- Description of the task -
Every line below needs to be printed again exactly, without any of its pictures.

- The data -
* * *
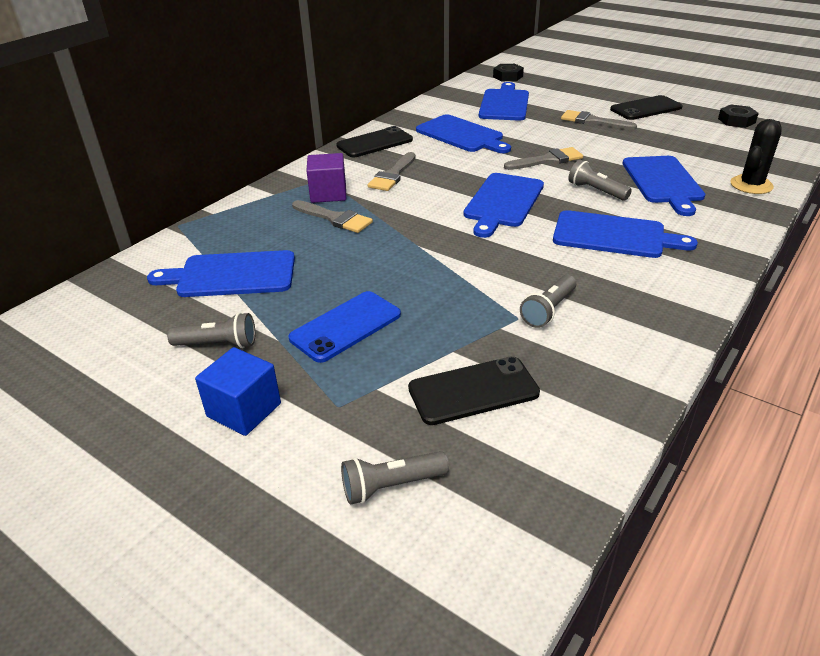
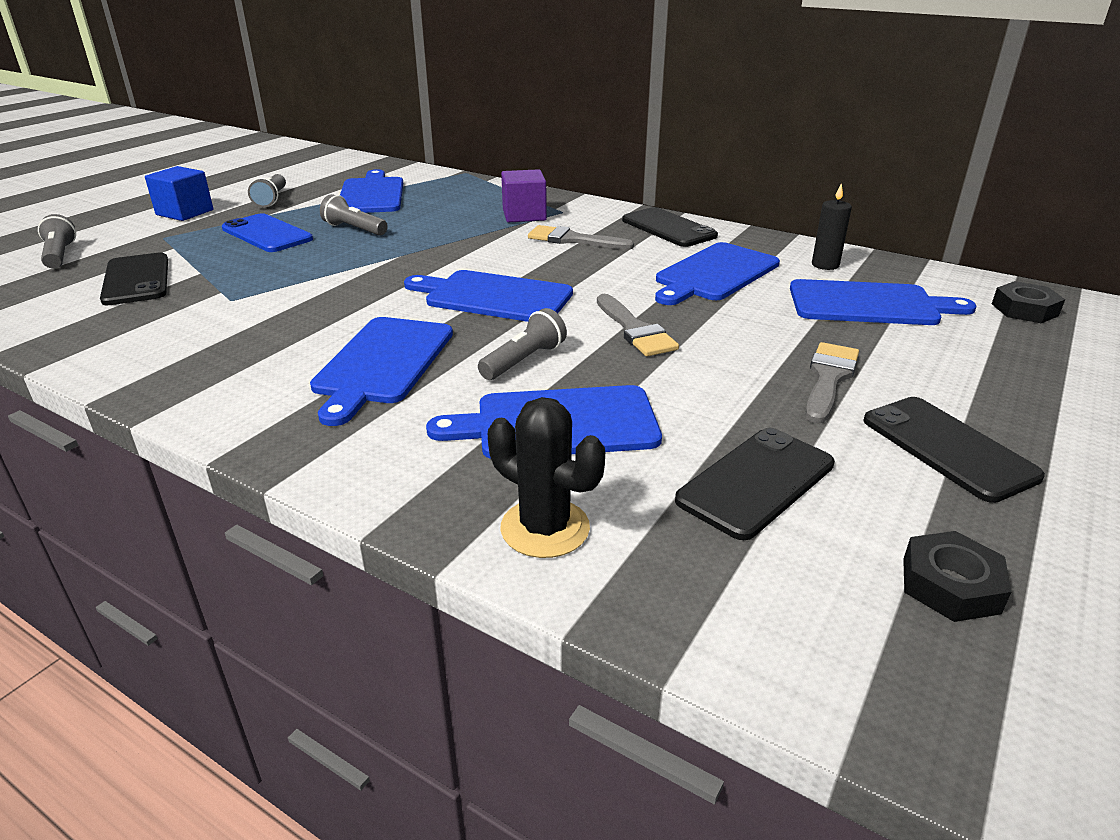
camera: 85 degrees right, 5 degrees down
(335, 218) = (466, 220): grey brush -> none
(448, 107) = (825, 265): none -> black candle
(548, 310) = (234, 314): grey flashlight -> grey flashlight (354, 229)
(691, 143) = (756, 482): none -> black phone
* * *
- Response area -
camera: 85 degrees right, 5 degrees down
(335, 218) = (466, 220): grey brush -> none
(448, 107) = (825, 265): none -> black candle
(548, 310) = (234, 314): grey flashlight -> grey flashlight (354, 229)
(691, 143) = (756, 482): none -> black phone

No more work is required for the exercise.